▶ [Exercise requirements]
Find each line below containing the word "camera" and copy it.

▶ [Records for the task]
#####
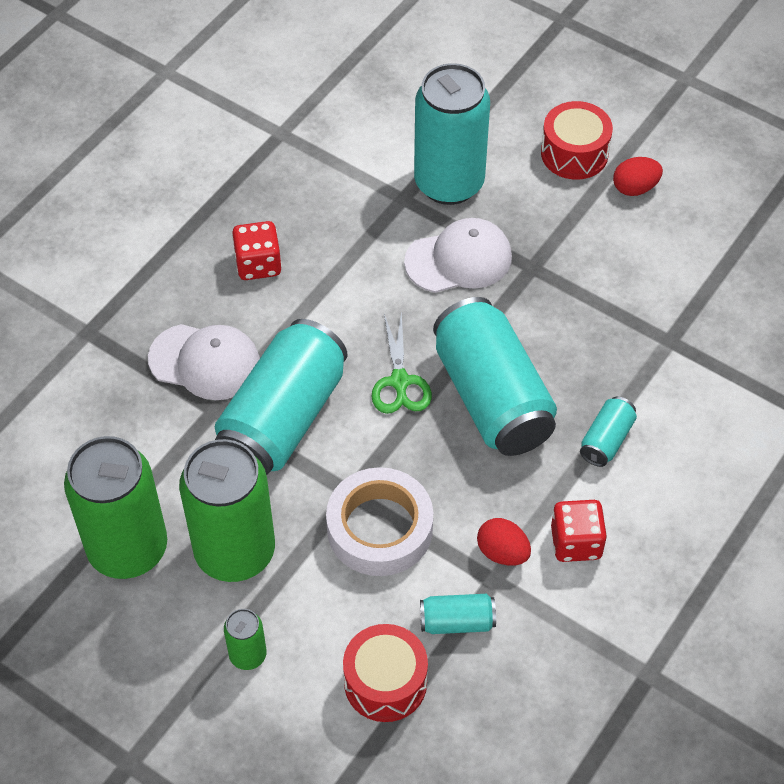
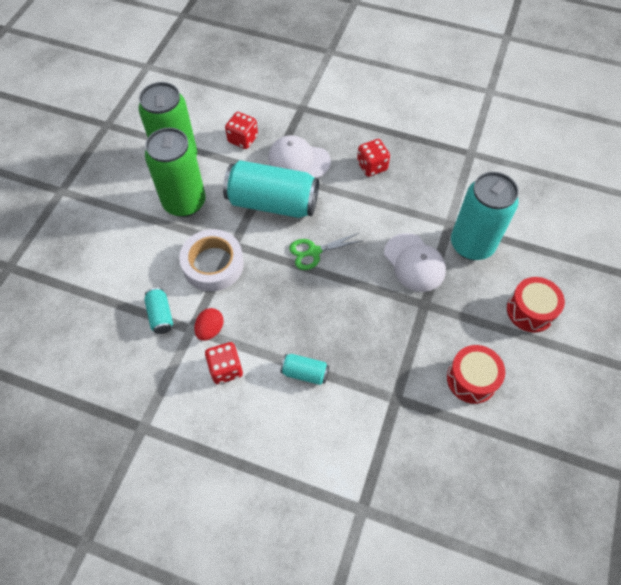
camera: 75 degrees right, 5 degrees up
(124, 436) = (243, 139): none -> red dice
(205, 362) = (298, 160): white cap -> white cap turned 105 degrees clockwise
(248, 655) = (125, 223): green can -> none
(385, 682) = (118, 289): red drum -> red drum (471, 379)
(492, 397) = (318, 302): turquoise can -> none
(635, 188) = (517, 354): red egg -> none

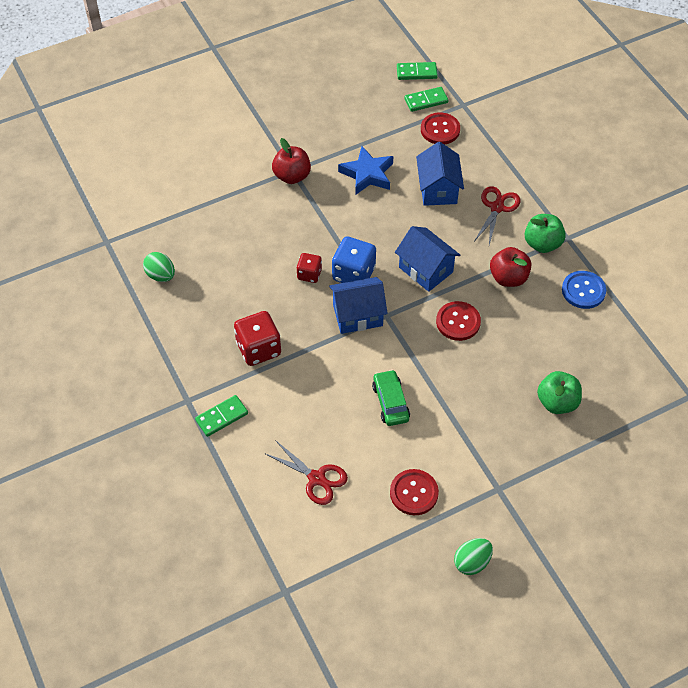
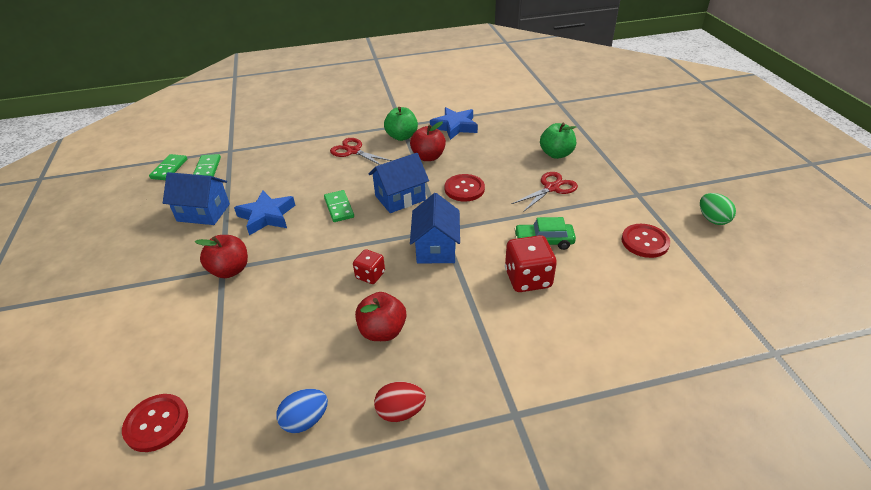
camera: 75 degrees left, 15 degrees down
(161, 275) = (305, 420): green egg -> blue egg
(177, 329) = (400, 411): none -> red egg
(222, 417) = (545, 380): green domino -> green domino (339, 208)
(249, 299) = (382, 331): none -> red apple
(258, 349) = (455, 332): red dice -> red dice (528, 279)
(316, 478) = (630, 307): red scissors -> red scissors (551, 188)
(353, 274) = (384, 243): blue dice -> none
(438, 189) = (314, 178): blue house -> blue house (203, 212)
(440, 130) = (247, 166): red button -> red button (156, 423)
(583, 291) = (455, 126): blue button -> blue star

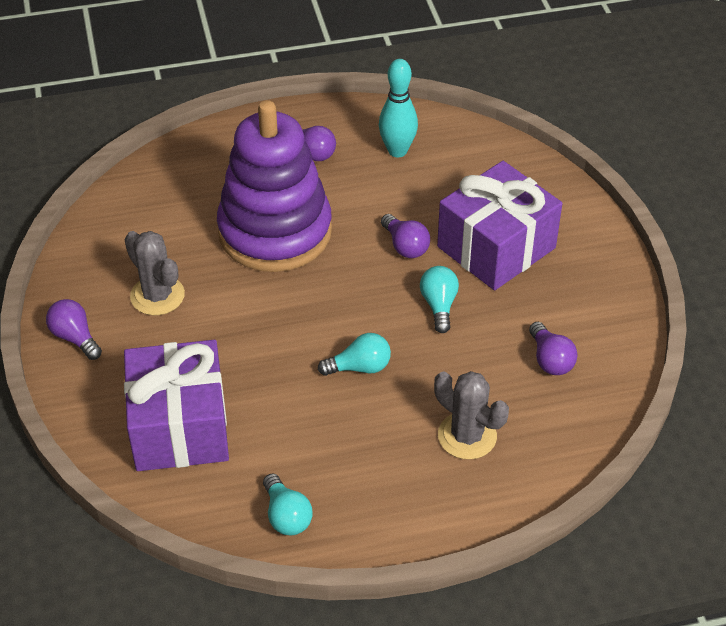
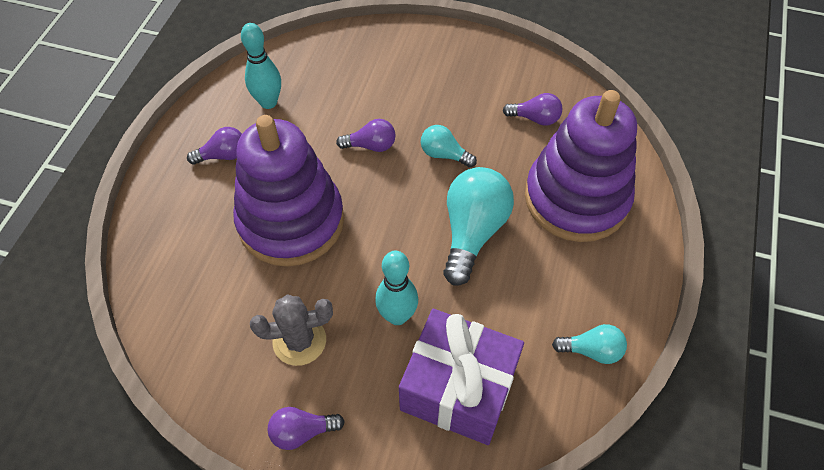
camera: 60 degrees left, 10 degrees up
(226, 351) = (397, 316): none -> turquoise bowling pin
(359, 367) = (472, 232): turquoise light bulb -> turquoise light bulb, size x1.86
(467, 436) = (576, 198): grey cactus -> purple stacking toy
(496, 247) = (411, 95): purple gift -> none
#####
▶ [Output]
camera: 75 degrees right, 5 degrees up
camera: 75 degrees left, 15 degrees down
camera: 60 degrees left, 10 degrees up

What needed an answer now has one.